--- Required action ---
Copy each line below in which the string "orange" appears.

--- Source data ---
========
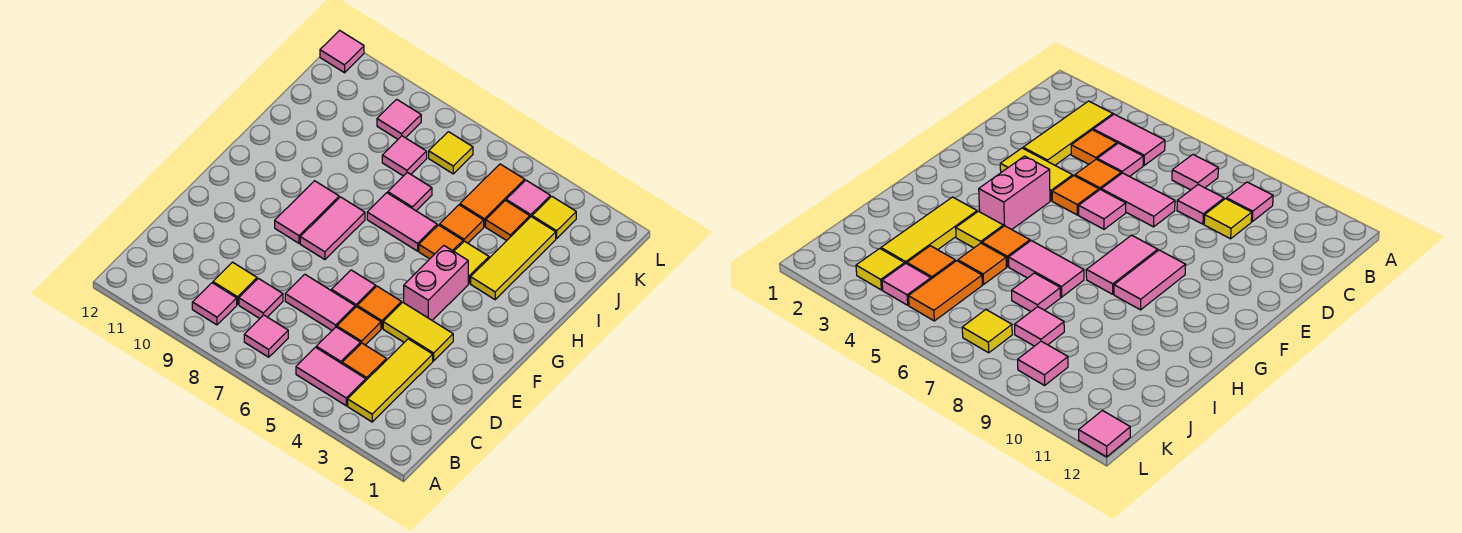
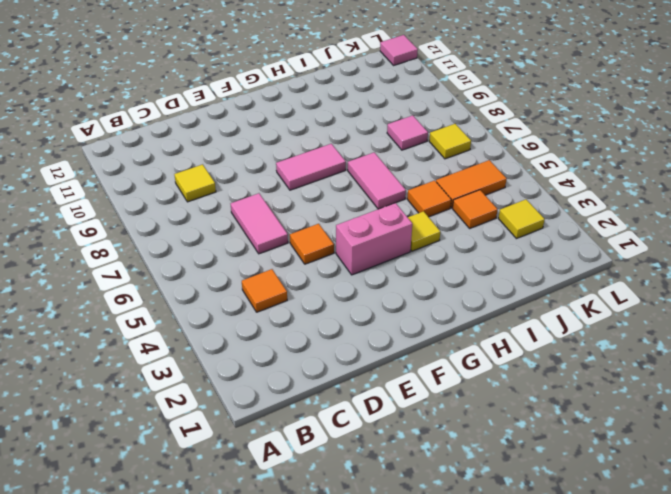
none -> yellow tile B3:D3 level 1
none -> pink tile B4:B5 level 1
none -> pink tile B7 level 1
none -> pink tile B9 level 1

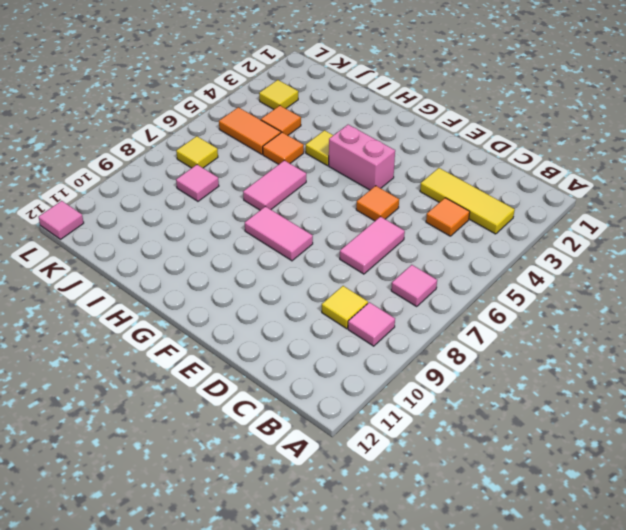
none -> pink tile B4:B5 level 1
none -> pink tile C5 level 1
none -> pink tile C8 level 1
none -> orange tile D5 level 1

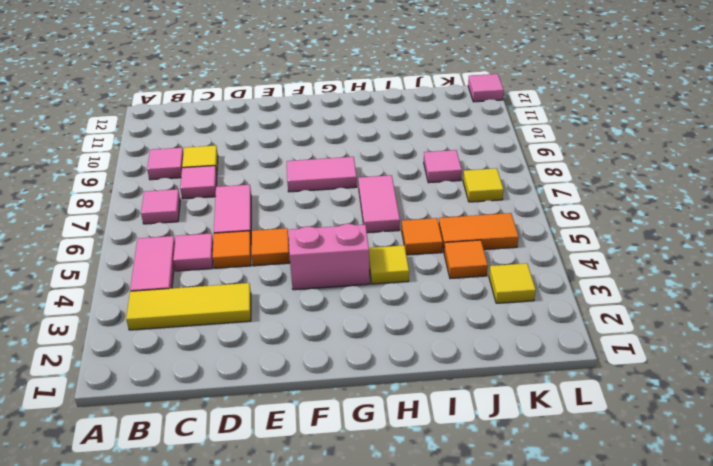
none -> orange tile C4 level 1
none -> yellow tile E3:E4 level 1
none -> pink tile E6 level 1
none -> pink tile F9:G9 level 1

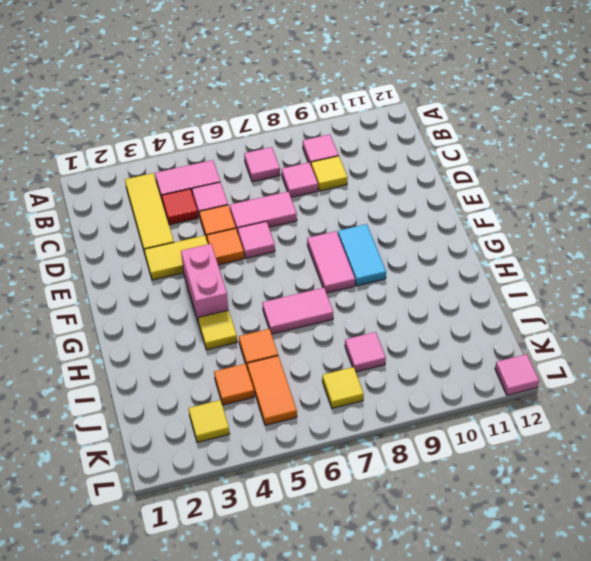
red tile C4 level 1 -> orange tile C4 level 1
cyan tile F9:G9 level 1 -> pink tile F9:G9 level 1
none -> yellow tile H3:J3 level 1
none -> orange tile H5 level 1
none -> pink tile I7 level 1
none -> pink tile K4 level 1

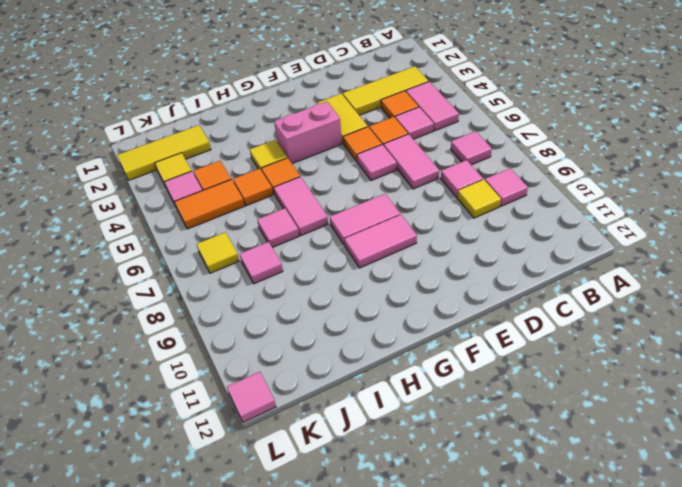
yellow tile J2:L2 level 1 -> yellow tile H3:J3 level 1
none -> pink tile K9 level 1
========
--- Exercise output ---
none -> orange tile D5 level 1
none -> orange tile C4 level 1
red tile C4 level 1 -> orange tile C4 level 1
none -> orange tile H5 level 1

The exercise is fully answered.